» WHAT THE TASK ASKS: Take the line that contains "orange 1x1 brick [831,168,868,205] -> none" and each line after it to the end of the material below, and return them exactly, minus the pictures.
─── RECORDS FOR THE EXERCISE
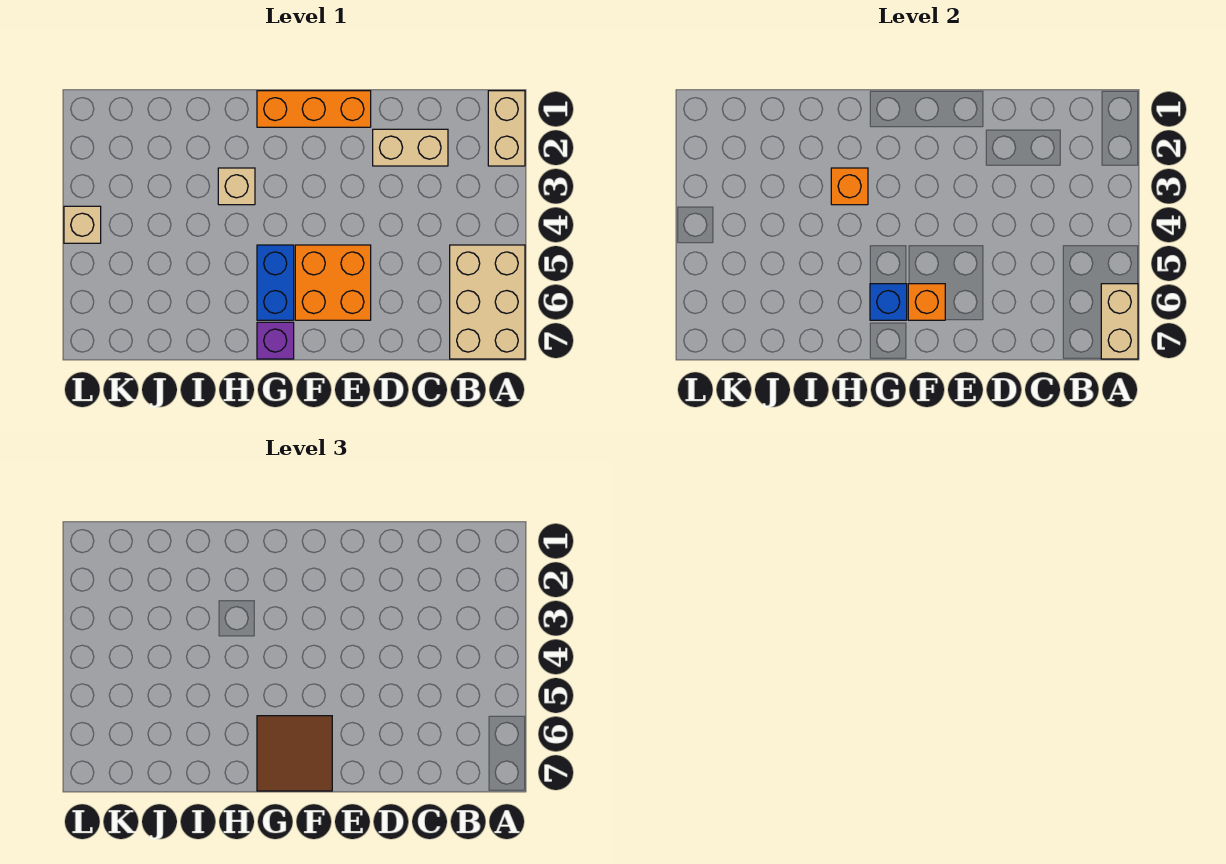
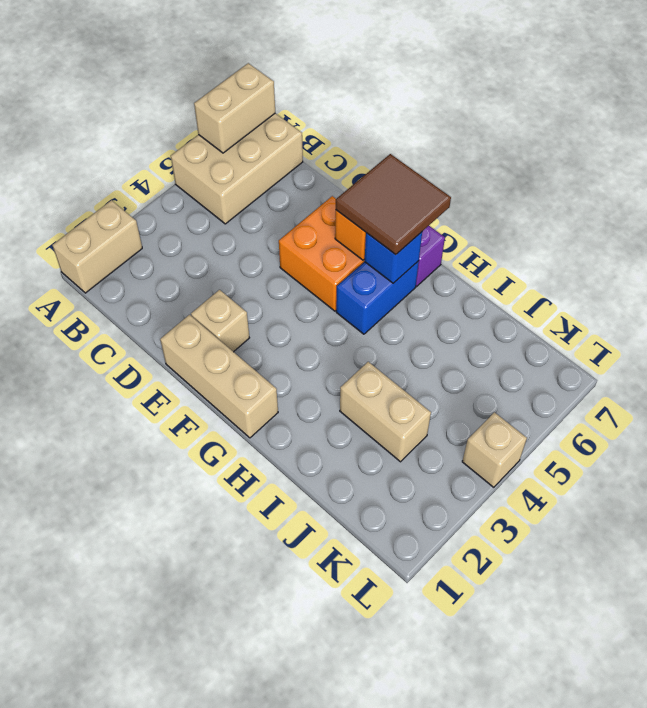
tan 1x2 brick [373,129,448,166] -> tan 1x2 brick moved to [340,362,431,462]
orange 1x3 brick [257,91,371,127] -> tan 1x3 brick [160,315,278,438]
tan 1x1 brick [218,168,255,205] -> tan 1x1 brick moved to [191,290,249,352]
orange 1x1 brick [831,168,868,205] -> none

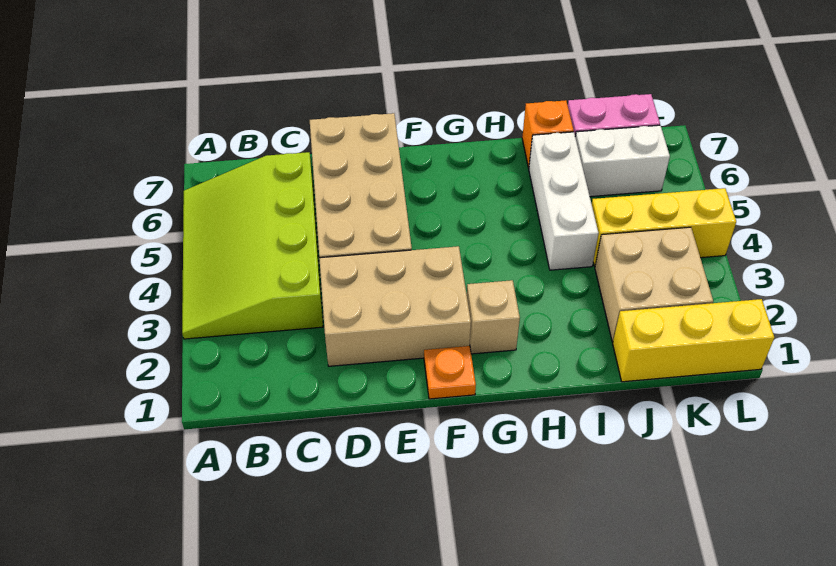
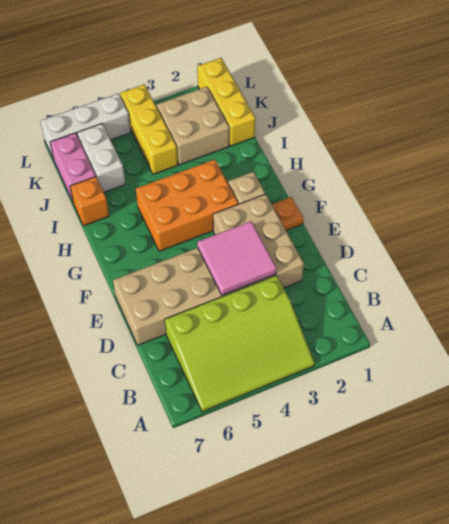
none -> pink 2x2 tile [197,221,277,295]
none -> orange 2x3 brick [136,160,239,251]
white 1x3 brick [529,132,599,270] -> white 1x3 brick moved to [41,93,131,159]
──────
» TASK RESPONSE:
orange 1x1 brick [831,168,868,205] -> none

none -> pink 2x2 tile [197,221,277,295]
none -> orange 2x3 brick [136,160,239,251]
white 1x3 brick [529,132,599,270] -> white 1x3 brick moved to [41,93,131,159]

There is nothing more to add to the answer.